(Scene difference descriptions)
▬▬▬▬▬▬

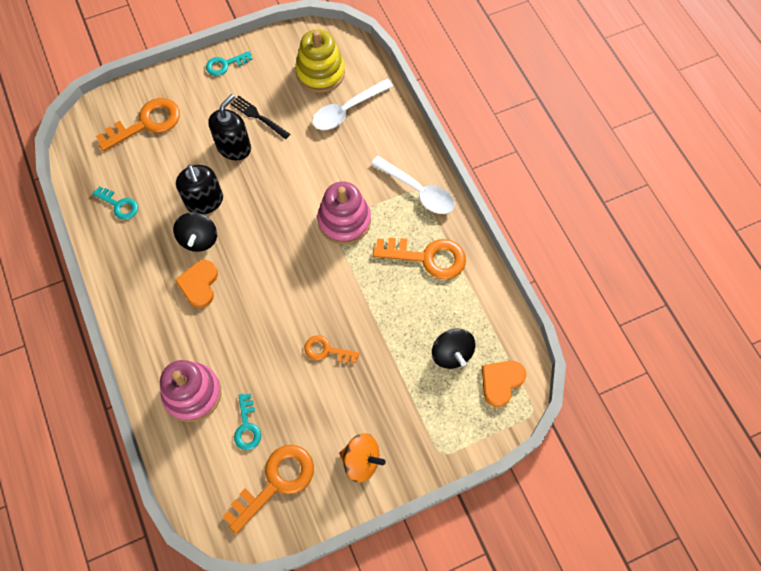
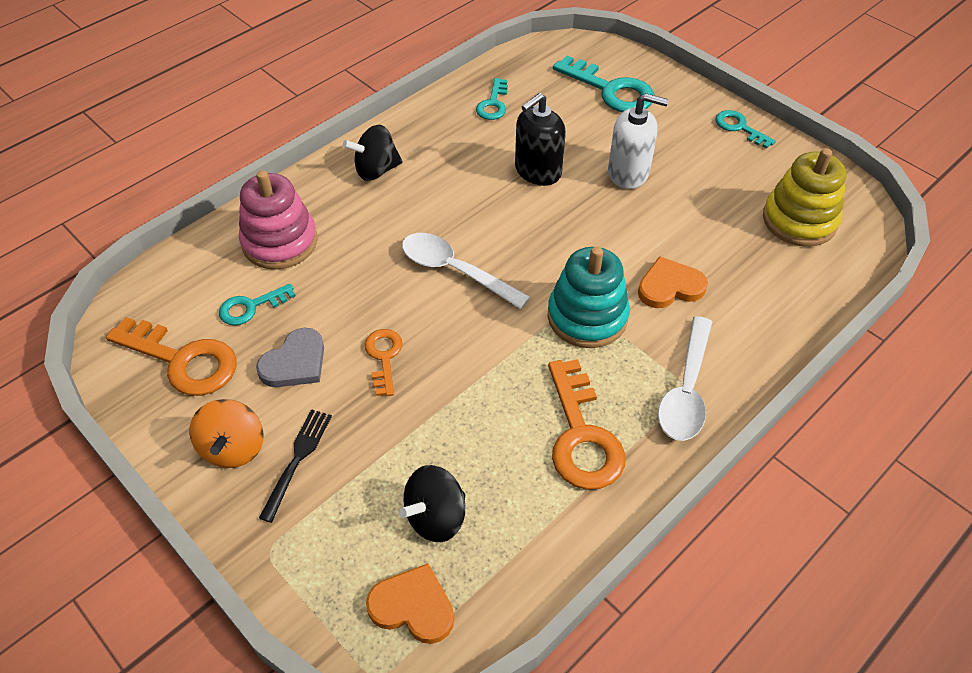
camera: 70 degrees right, 15 degrees down
(146, 123) = (610, 90): orange key -> turquoise key
(199, 239) = (484, 182): black spinning top -> black spinning top (376, 170)
(199, 284) = (424, 202): orange heart -> orange heart (670, 286)
(234, 147) = (628, 173): black soap dispenser -> white soap dispenser
(258, 116) = (687, 181): black fork -> black fork (297, 460)
(308, 407) = (295, 362): none -> grey heart
(344, 221) = (587, 317): pink stacking toy -> turquoise stacking toy
(347, 110) = (762, 266): white spoon -> white spoon (455, 271)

▬▬▬▬▬▬

Reproduce the lines of the entries above exactly, but only from the line containing "(199, 239) = (484, 182): black" through the final line.

(199, 239) = (484, 182): black spinning top -> black spinning top (376, 170)
(199, 284) = (424, 202): orange heart -> orange heart (670, 286)
(234, 147) = (628, 173): black soap dispenser -> white soap dispenser
(258, 116) = (687, 181): black fork -> black fork (297, 460)
(308, 407) = (295, 362): none -> grey heart
(344, 221) = (587, 317): pink stacking toy -> turquoise stacking toy
(347, 110) = (762, 266): white spoon -> white spoon (455, 271)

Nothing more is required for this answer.